§ Colored object listings
▬▬▬▬▬▬▬▬▬▬

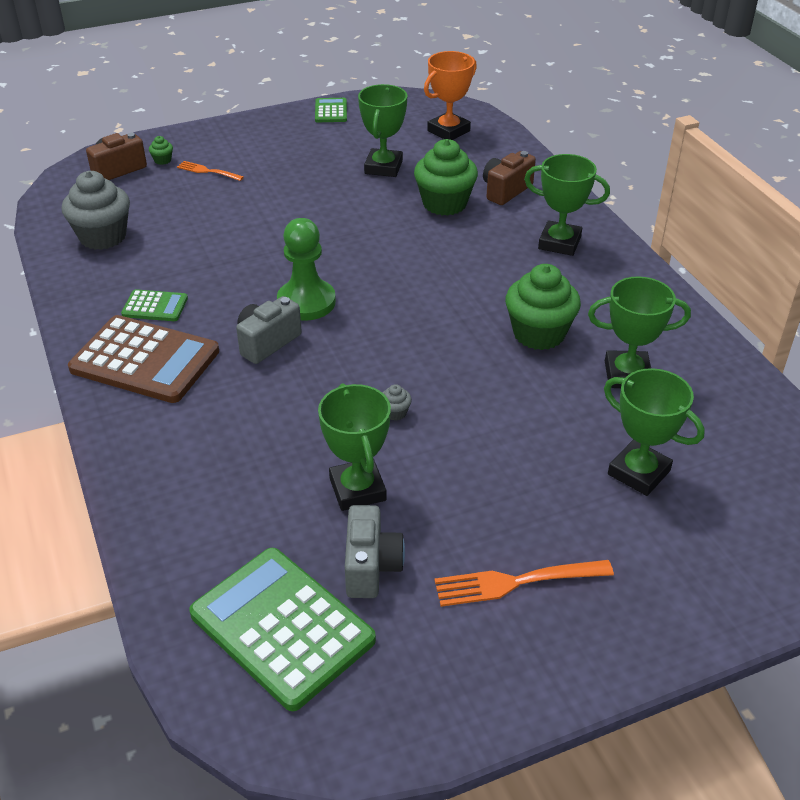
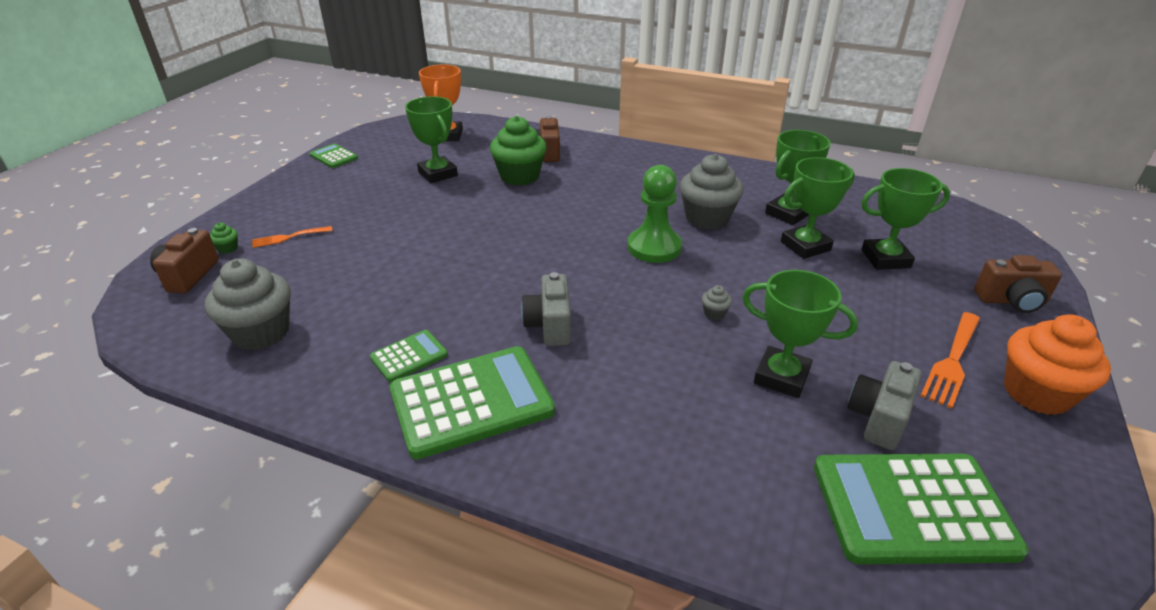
camera: 45 degrees left, 5 degrees down
(145, 360) = (471, 402): brown calculator -> green calculator
(306, 302) = (531, 282): green pawn -> green pawn (654, 247)
(371, 567) = (878, 418): grey camera -> grey camera turned 105 degrees counterclockwise
(536, 656) = (1036, 393): none -> orange cupcake
(539, 334) = (707, 218): green cupcake -> grey cupcake
(559, 243) = (628, 165): green trophy -> green trophy (805, 246)
(687, 589) = (1011, 301): none -> brown camera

▬▬▬▬▬▬▬▬▬▬

§ Work order
Here the job is to repeat the entries verbatim while leaving all pictures out.

§ Task result
camera: 45 degrees left, 5 degrees down
(145, 360) = (471, 402): brown calculator -> green calculator
(306, 302) = (531, 282): green pawn -> green pawn (654, 247)
(371, 567) = (878, 418): grey camera -> grey camera turned 105 degrees counterclockwise
(536, 656) = (1036, 393): none -> orange cupcake
(539, 334) = (707, 218): green cupcake -> grey cupcake
(559, 243) = (628, 165): green trophy -> green trophy (805, 246)
(687, 589) = (1011, 301): none -> brown camera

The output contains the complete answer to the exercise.